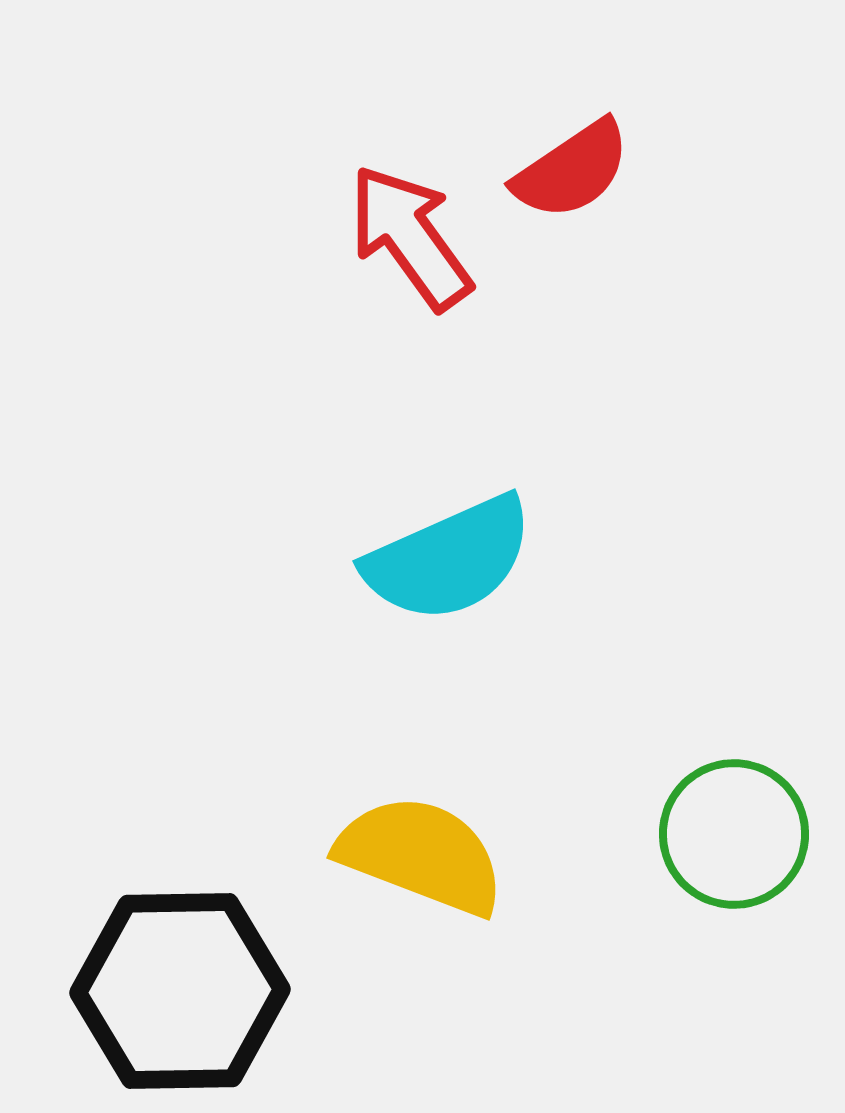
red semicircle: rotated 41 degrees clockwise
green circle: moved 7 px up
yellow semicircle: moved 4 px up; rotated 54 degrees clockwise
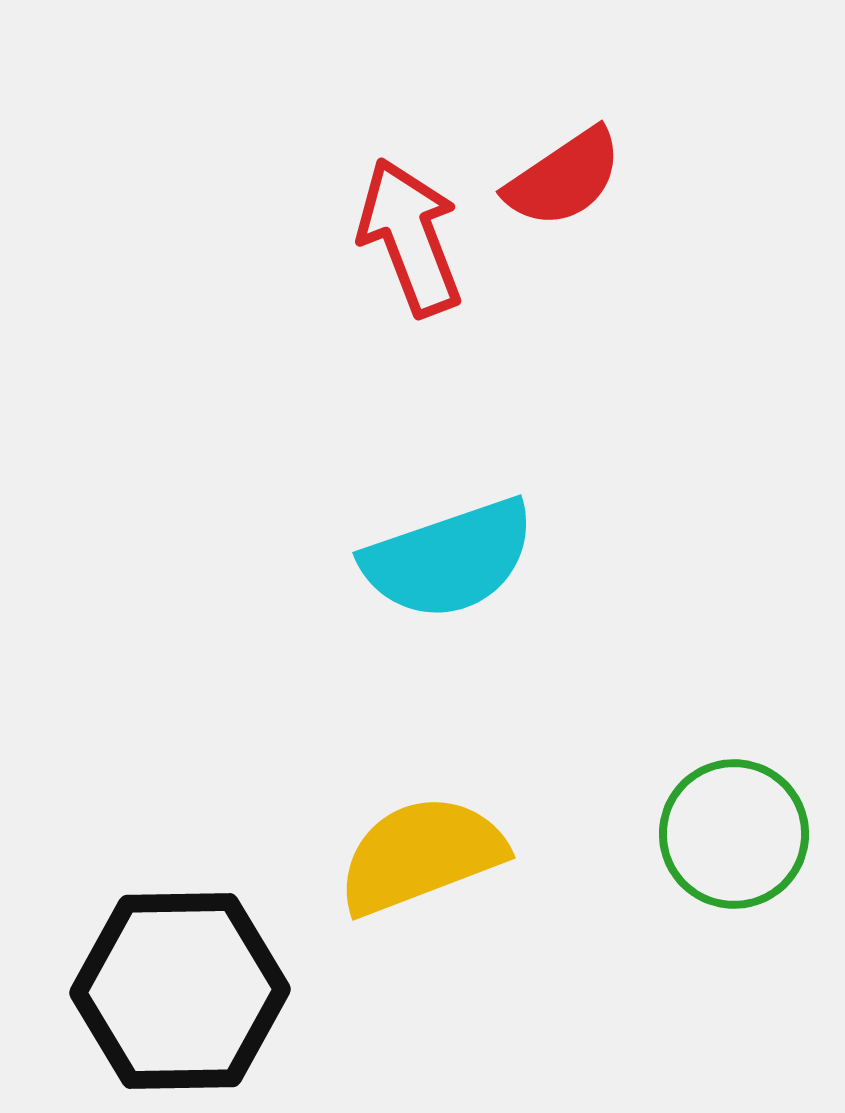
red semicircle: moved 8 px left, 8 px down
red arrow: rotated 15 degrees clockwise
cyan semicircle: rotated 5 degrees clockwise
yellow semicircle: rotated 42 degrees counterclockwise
---
→ Prompt
Output the lines of these records exactly as they appear, leaving out the pictures.

→ Solution below
red semicircle: rotated 41 degrees clockwise
green circle: moved 7 px up
yellow semicircle: moved 4 px up; rotated 54 degrees clockwise
red semicircle: moved 8 px left, 8 px down
red arrow: rotated 15 degrees clockwise
cyan semicircle: rotated 5 degrees clockwise
yellow semicircle: rotated 42 degrees counterclockwise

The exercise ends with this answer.